Task description
In the records that follow, find the line with "gray rectangle: (36, 104)"; from there, retype every line exactly through the line with "purple hexagon: (142, 560)", which also belongs to the answer.

Records supplied
=== Section Start ===
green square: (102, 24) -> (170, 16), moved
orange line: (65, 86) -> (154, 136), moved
=== Section End ===
=== Section Start ===
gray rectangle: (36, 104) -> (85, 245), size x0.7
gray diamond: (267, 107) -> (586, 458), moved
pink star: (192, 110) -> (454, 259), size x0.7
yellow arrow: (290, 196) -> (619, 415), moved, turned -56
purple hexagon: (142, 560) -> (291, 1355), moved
=== Section End ===
=== Section Start ===
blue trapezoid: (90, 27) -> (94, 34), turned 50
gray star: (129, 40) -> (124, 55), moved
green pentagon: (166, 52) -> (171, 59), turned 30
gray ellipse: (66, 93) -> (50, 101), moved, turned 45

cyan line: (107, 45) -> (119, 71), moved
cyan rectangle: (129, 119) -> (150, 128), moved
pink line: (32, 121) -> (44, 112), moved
=== Section End ===
Task solution
gray rectangle: (36, 104) -> (85, 245), size x0.7
gray diamond: (267, 107) -> (586, 458), moved
pink star: (192, 110) -> (454, 259), size x0.7
yellow arrow: (290, 196) -> (619, 415), moved, turned -56
purple hexagon: (142, 560) -> (291, 1355), moved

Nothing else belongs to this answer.